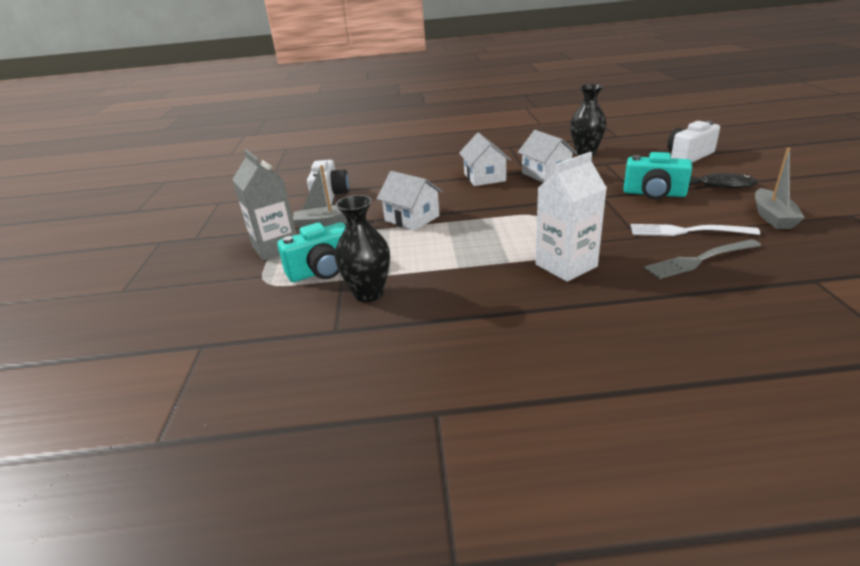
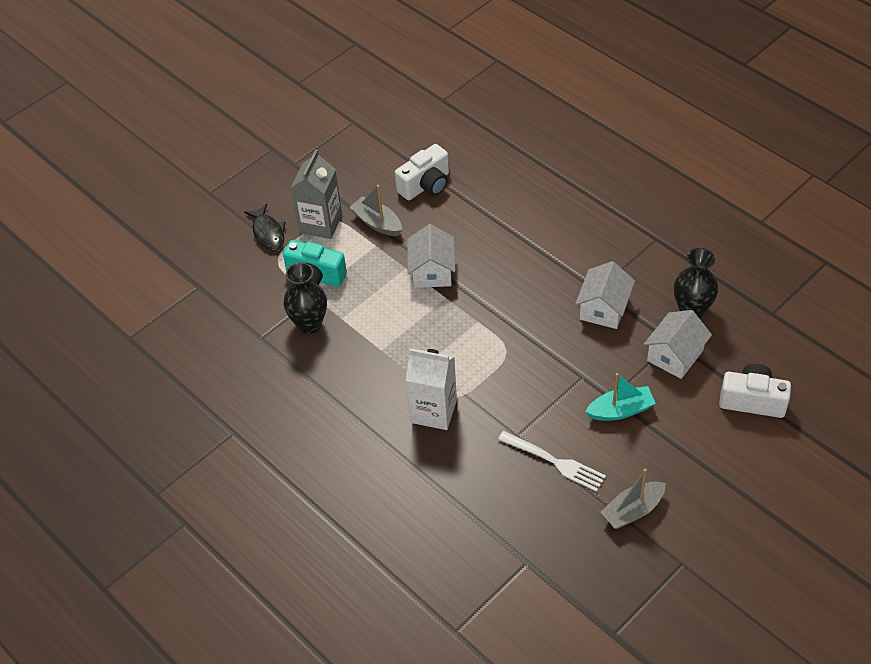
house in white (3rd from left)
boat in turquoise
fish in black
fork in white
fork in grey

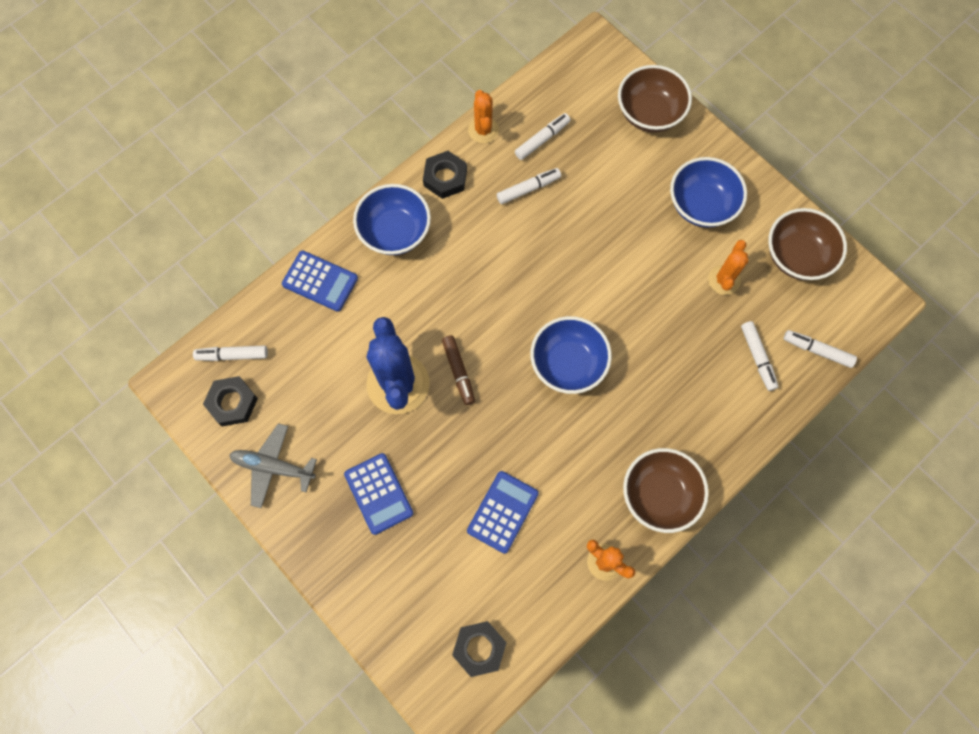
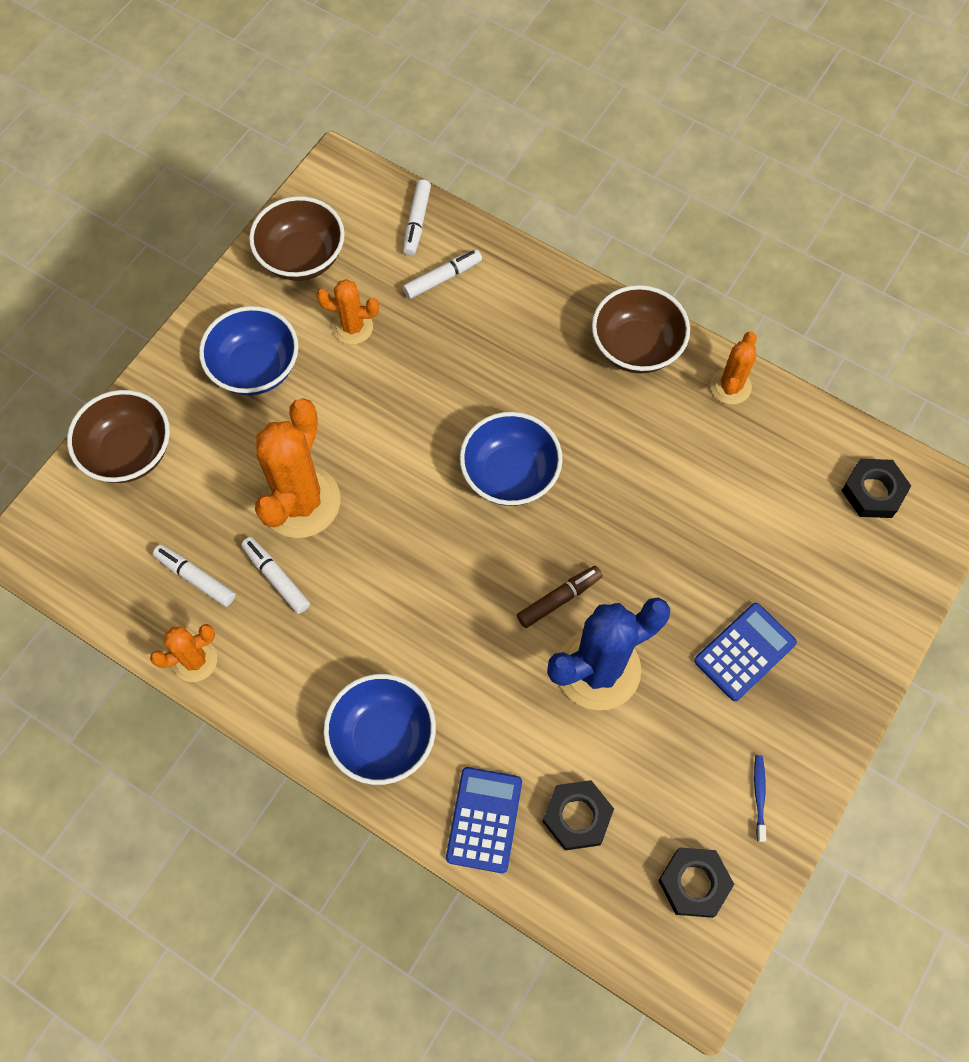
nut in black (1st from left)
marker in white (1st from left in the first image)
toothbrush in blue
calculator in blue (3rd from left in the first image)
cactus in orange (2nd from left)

·····

- [WORK TO BE COMPLETED]: Repeat all of the data above word for word, minus the pictures.

- [WORKED SOLUTION]:
house in white (3rd from left)
boat in turquoise
fish in black
fork in white
fork in grey

nut in black (1st from left)
marker in white (1st from left in the first image)
toothbrush in blue
calculator in blue (3rd from left in the first image)
cactus in orange (2nd from left)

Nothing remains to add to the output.